[Stored items from a collection]
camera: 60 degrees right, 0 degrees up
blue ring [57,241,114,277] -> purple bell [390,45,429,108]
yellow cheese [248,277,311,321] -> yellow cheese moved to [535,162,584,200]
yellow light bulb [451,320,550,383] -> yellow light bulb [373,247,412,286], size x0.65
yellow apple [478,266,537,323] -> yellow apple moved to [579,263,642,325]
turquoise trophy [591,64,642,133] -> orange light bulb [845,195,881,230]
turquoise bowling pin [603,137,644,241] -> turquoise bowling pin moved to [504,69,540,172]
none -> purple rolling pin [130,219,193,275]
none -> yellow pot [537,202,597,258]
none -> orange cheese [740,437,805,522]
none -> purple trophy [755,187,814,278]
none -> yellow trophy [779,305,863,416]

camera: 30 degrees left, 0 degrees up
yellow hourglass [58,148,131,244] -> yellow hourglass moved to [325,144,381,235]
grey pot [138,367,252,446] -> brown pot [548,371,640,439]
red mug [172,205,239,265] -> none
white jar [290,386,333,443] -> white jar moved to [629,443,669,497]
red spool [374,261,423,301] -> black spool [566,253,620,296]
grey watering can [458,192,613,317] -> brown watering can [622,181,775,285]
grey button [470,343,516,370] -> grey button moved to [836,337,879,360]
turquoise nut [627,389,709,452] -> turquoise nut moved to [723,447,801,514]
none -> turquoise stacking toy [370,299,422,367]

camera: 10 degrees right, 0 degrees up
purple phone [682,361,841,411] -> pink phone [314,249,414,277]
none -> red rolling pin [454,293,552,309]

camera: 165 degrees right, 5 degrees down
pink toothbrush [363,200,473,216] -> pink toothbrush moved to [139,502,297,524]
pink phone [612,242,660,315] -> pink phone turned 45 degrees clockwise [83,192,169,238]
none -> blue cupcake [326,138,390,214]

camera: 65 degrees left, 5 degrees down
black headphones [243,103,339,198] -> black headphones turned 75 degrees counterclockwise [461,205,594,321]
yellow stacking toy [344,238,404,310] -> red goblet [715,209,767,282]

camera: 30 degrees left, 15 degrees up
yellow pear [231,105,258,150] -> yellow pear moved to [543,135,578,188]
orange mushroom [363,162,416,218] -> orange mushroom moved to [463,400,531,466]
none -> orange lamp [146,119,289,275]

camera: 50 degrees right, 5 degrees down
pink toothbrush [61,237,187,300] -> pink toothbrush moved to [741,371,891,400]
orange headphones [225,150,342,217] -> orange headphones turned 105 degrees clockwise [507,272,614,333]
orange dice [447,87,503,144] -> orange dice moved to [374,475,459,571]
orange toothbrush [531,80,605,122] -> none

## Request
The line above containing "yellow light bulb [451,320,550,383]", the line containing "turquoise trophy [591,64,642,133]", and every line between them are to be transcribed exactly; no other line is wanted.

## Your response
yellow light bulb [451,320,550,383] -> yellow light bulb [373,247,412,286], size x0.65
yellow apple [478,266,537,323] -> yellow apple moved to [579,263,642,325]
turquoise trophy [591,64,642,133] -> orange light bulb [845,195,881,230]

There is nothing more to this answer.